• _AVAILABLE RECORDS_:
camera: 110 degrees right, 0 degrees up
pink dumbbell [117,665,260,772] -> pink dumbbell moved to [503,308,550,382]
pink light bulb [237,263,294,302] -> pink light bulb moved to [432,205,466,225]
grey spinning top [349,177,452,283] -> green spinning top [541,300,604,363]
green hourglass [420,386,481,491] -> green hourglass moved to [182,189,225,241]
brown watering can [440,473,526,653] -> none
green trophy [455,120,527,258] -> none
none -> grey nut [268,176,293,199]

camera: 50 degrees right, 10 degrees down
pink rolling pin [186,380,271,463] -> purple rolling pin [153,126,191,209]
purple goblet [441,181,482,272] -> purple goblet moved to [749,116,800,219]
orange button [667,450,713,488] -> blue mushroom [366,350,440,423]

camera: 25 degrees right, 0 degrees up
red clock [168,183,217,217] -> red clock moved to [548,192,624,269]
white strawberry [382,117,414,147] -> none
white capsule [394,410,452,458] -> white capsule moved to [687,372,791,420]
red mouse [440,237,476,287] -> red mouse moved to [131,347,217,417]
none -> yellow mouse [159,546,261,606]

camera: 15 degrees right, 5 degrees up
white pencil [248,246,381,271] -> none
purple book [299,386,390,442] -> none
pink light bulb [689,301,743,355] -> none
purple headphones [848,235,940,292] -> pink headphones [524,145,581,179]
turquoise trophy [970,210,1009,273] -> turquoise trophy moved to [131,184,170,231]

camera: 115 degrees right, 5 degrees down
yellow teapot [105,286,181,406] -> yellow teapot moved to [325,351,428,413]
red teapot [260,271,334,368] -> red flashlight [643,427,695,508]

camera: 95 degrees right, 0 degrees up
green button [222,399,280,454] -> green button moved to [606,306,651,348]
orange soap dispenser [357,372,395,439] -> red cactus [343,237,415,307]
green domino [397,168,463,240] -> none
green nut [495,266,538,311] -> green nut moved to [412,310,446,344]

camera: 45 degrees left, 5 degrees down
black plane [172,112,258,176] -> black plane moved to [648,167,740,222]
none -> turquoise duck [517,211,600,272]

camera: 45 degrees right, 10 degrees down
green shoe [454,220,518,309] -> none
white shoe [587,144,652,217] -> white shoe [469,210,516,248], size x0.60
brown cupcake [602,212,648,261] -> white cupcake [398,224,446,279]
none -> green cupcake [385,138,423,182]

• _TASK TO COMPLETE_:
Only the lines from the one with "camera: 50 degrees right, 10 degrees down" to the end of the listing are wanted. Print them exactly, keeping both ends.

• _WRITTEN RESPONSE_:
camera: 50 degrees right, 10 degrees down
pink rolling pin [186,380,271,463] -> purple rolling pin [153,126,191,209]
purple goblet [441,181,482,272] -> purple goblet moved to [749,116,800,219]
orange button [667,450,713,488] -> blue mushroom [366,350,440,423]

camera: 25 degrees right, 0 degrees up
red clock [168,183,217,217] -> red clock moved to [548,192,624,269]
white strawberry [382,117,414,147] -> none
white capsule [394,410,452,458] -> white capsule moved to [687,372,791,420]
red mouse [440,237,476,287] -> red mouse moved to [131,347,217,417]
none -> yellow mouse [159,546,261,606]

camera: 15 degrees right, 5 degrees up
white pencil [248,246,381,271] -> none
purple book [299,386,390,442] -> none
pink light bulb [689,301,743,355] -> none
purple headphones [848,235,940,292] -> pink headphones [524,145,581,179]
turquoise trophy [970,210,1009,273] -> turquoise trophy moved to [131,184,170,231]

camera: 115 degrees right, 5 degrees down
yellow teapot [105,286,181,406] -> yellow teapot moved to [325,351,428,413]
red teapot [260,271,334,368] -> red flashlight [643,427,695,508]

camera: 95 degrees right, 0 degrees up
green button [222,399,280,454] -> green button moved to [606,306,651,348]
orange soap dispenser [357,372,395,439] -> red cactus [343,237,415,307]
green domino [397,168,463,240] -> none
green nut [495,266,538,311] -> green nut moved to [412,310,446,344]

camera: 45 degrees left, 5 degrees down
black plane [172,112,258,176] -> black plane moved to [648,167,740,222]
none -> turquoise duck [517,211,600,272]

camera: 45 degrees right, 10 degrees down
green shoe [454,220,518,309] -> none
white shoe [587,144,652,217] -> white shoe [469,210,516,248], size x0.60
brown cupcake [602,212,648,261] -> white cupcake [398,224,446,279]
none -> green cupcake [385,138,423,182]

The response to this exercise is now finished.